Among the entries, which lines carry the string "schottky"? Copy every one.

=== Supplied material ===

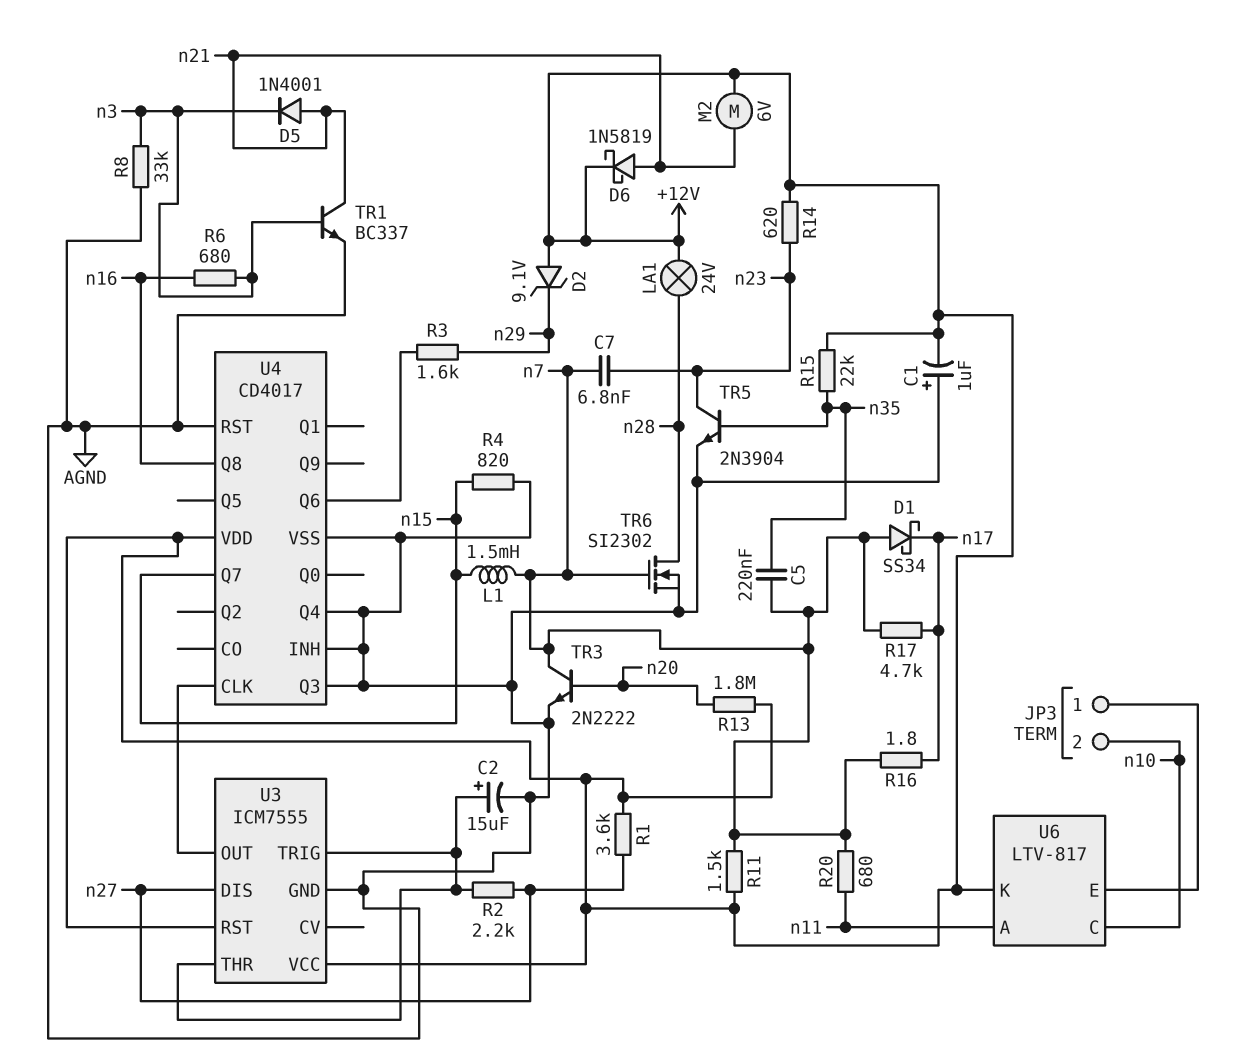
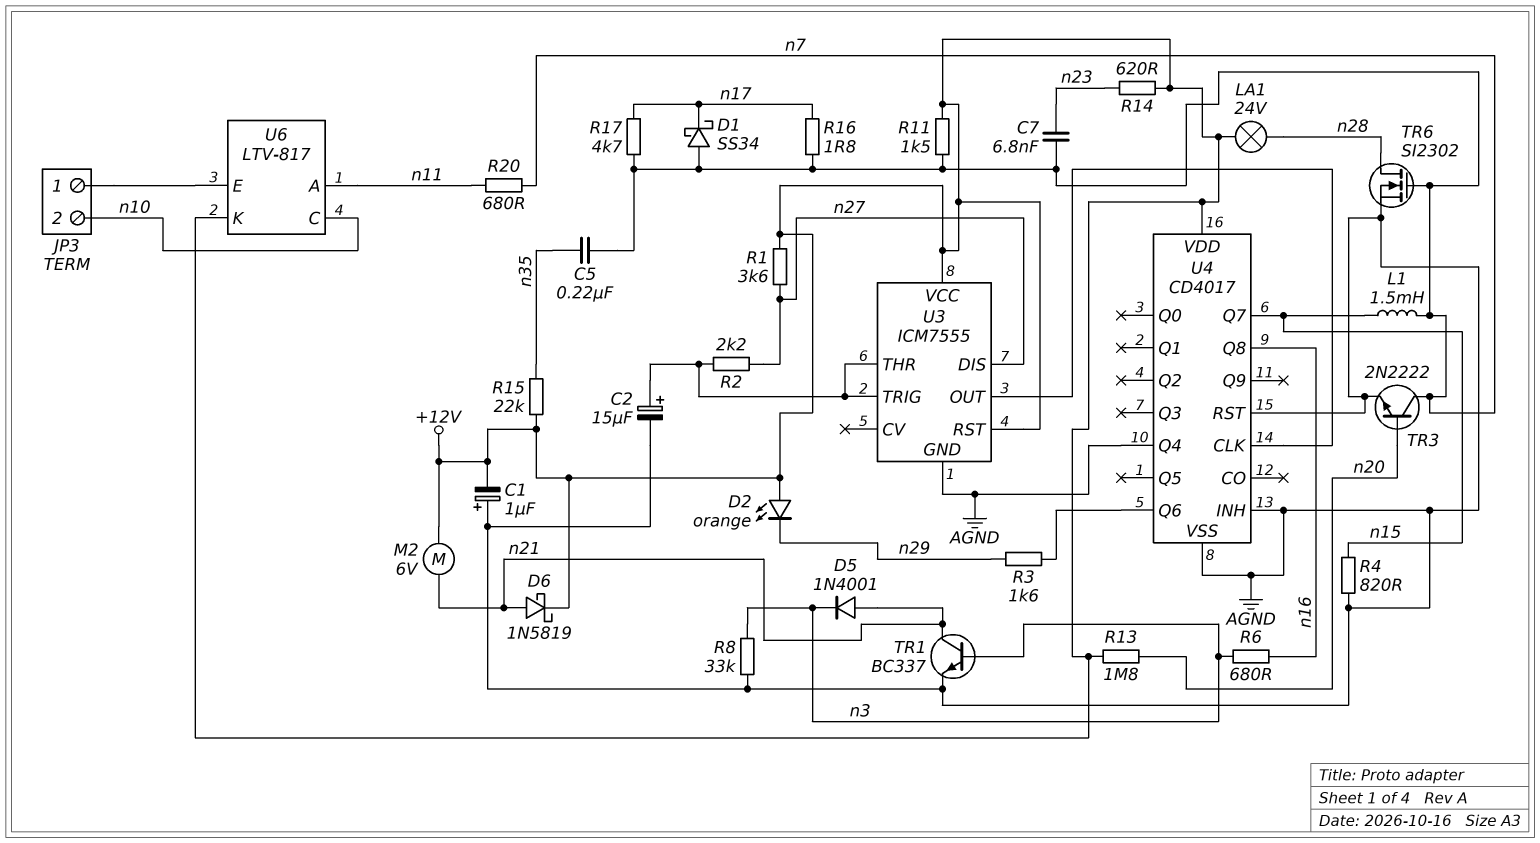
D2: zener 9.1V (A +12V, K n29) -> LED orange (A +12V, K n29)
TR5: NPN 2N3904 (B n35, C n23, E AGND) -> none
U4 pin Q3: AGND -> none

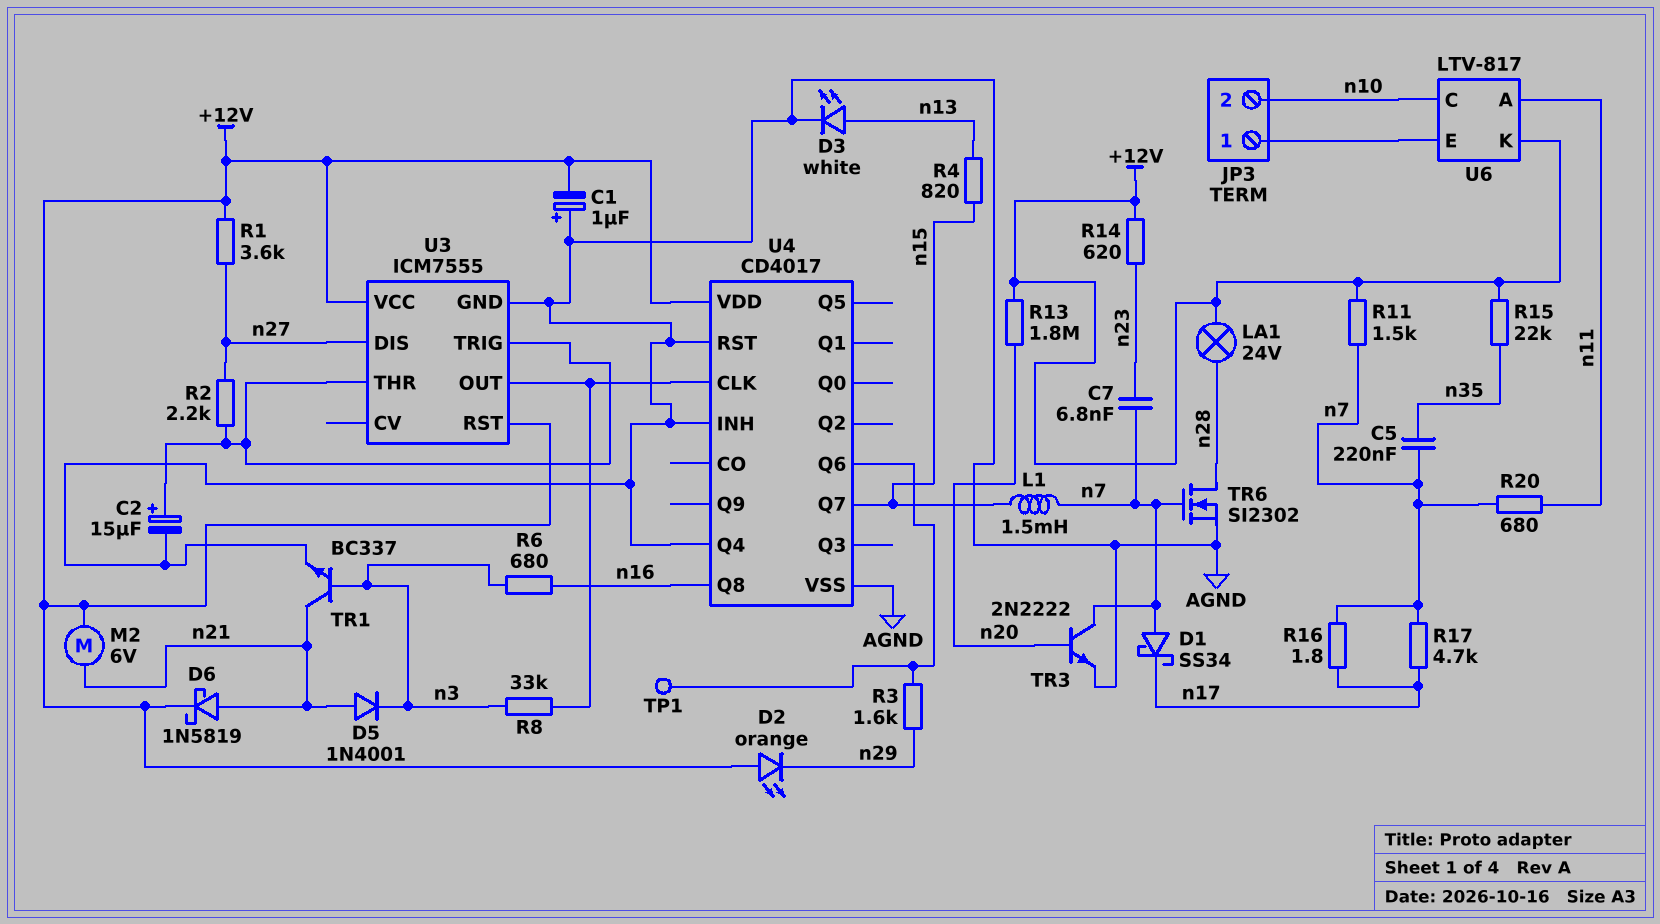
D3: none -> LED white (A n13, K AGND)
R4: 820 (AGND, n15) -> 820 (n13, n15)
R8: 33k (AGND, n3) -> 33k (U3/OUT, n3)
TP1: none -> test point (U4/Q6)

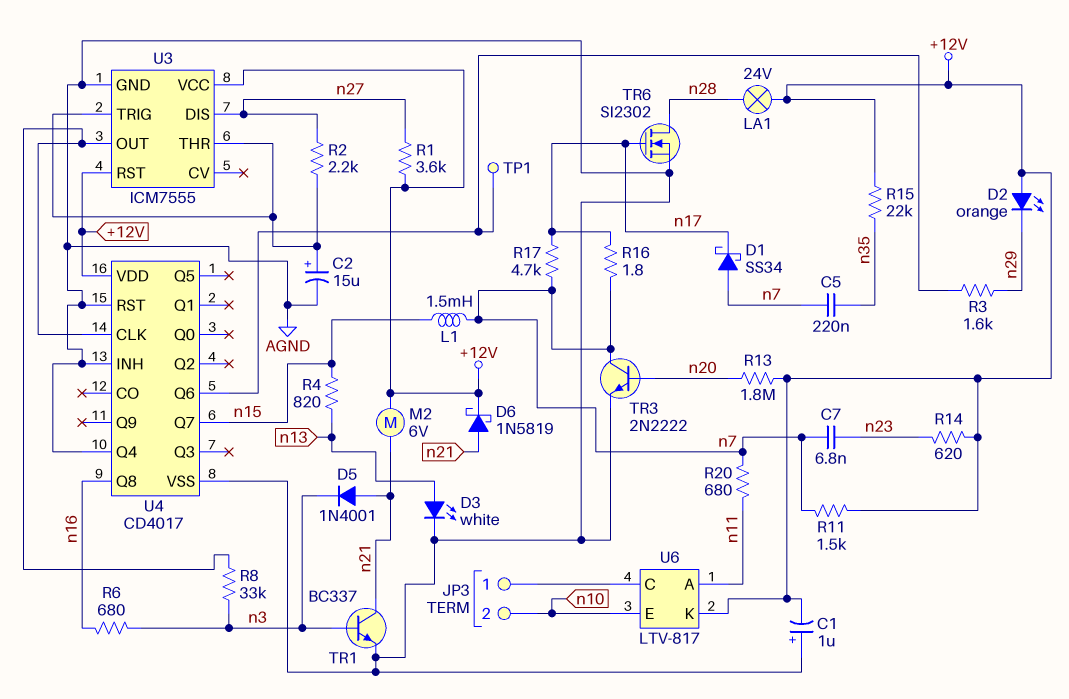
TR6: NMOS SI2302 (G n7, D n28, S AGND) -> NMOS SI2302 (G n17, D n28, S AGND)
U6 pin C: n10 -> JP3/1
U6 pin E: JP3/1 -> n10

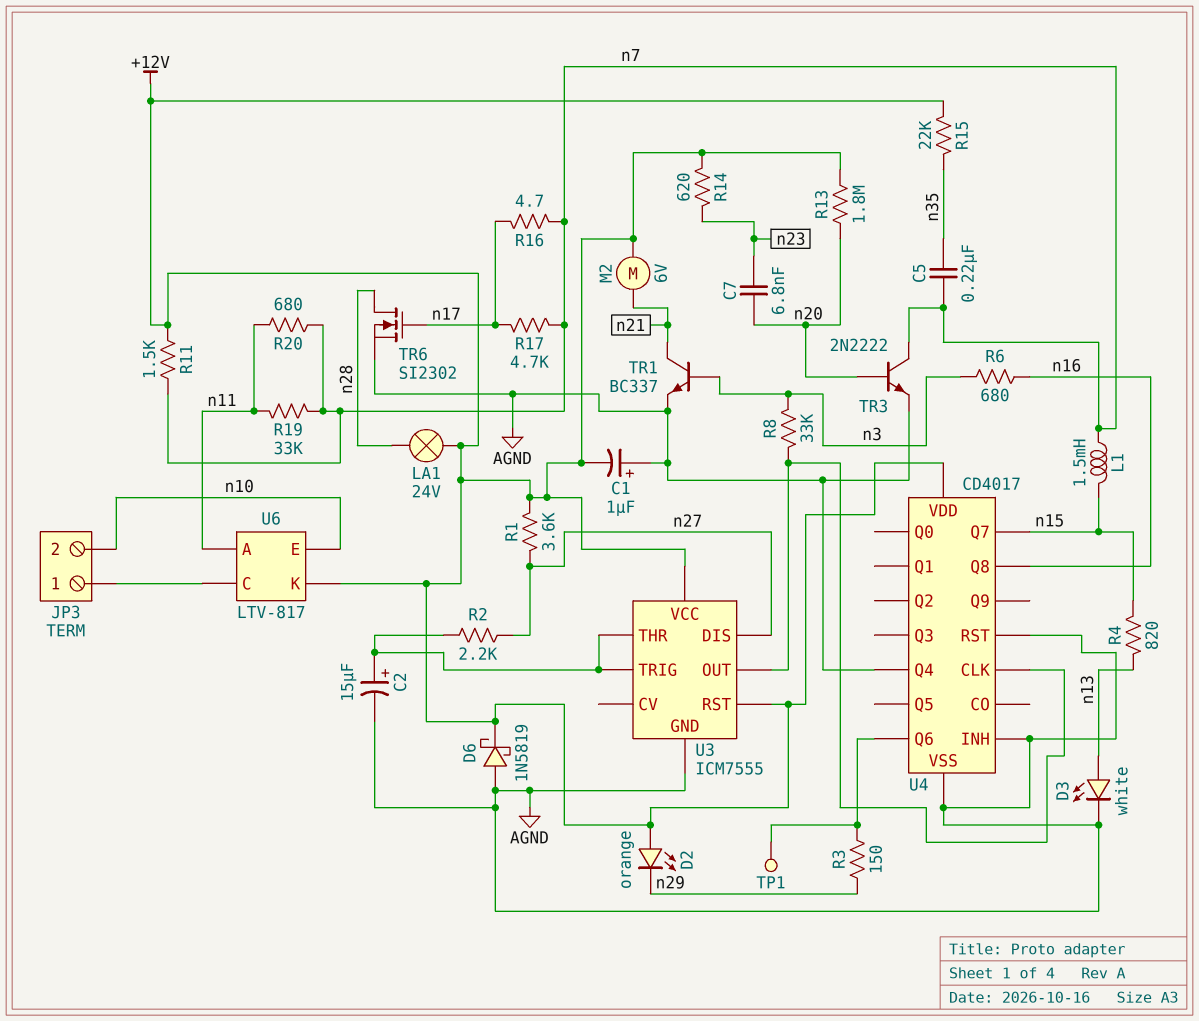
C7: 6.8nF (n7, n23) -> 6.8nF (n20, n23)
D1: schottky SS34 (A n7, K n17) -> none
D5: diode 1N4001 (A n21, K n3) -> none
D6: schottky 1N5819 (A n21, K +12V) -> schottky 1N5819 (A AGND, K +12V)
R3: 1.6k (U4/Q6, n29) -> 150 (U4/Q6, n29)
R16: 1.8 (n7, n17) -> 4.7 (n7, n17)
R19: none -> 33k (n7, n11)

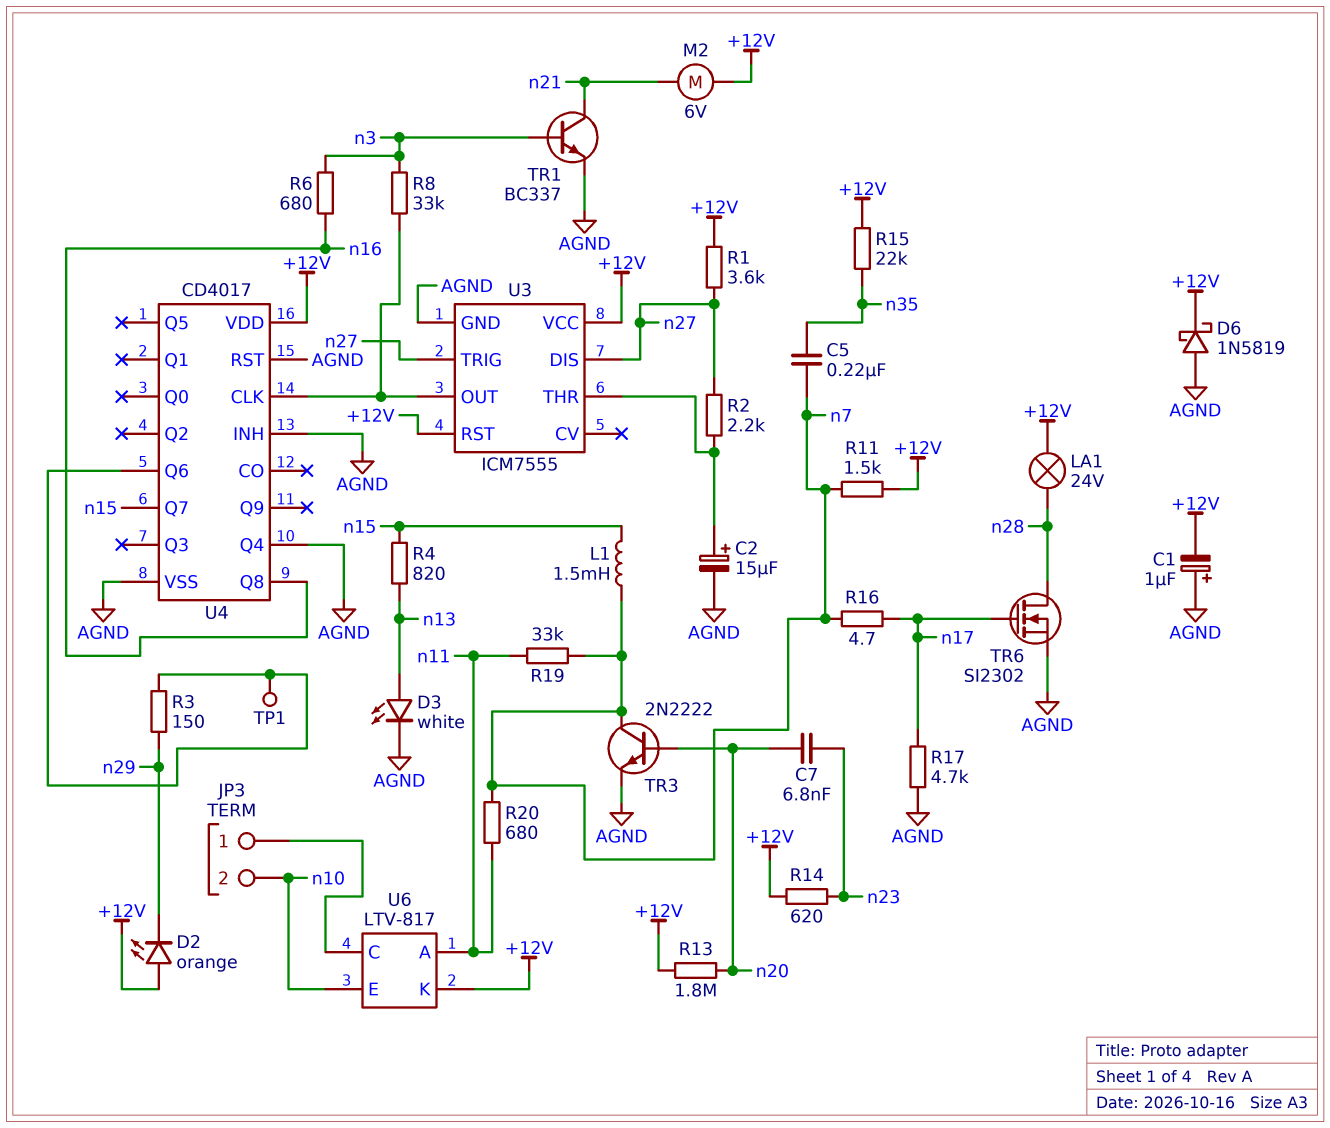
R17: 4.7k (n7, n17) -> 4.7k (AGND, n17)
U3 pin TRIG: U3/THR -> n27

===

• [Your solution]:
D1: schottky SS34 (A n7, K n17) -> none
D6: schottky 1N5819 (A n21, K +12V) -> schottky 1N5819 (A AGND, K +12V)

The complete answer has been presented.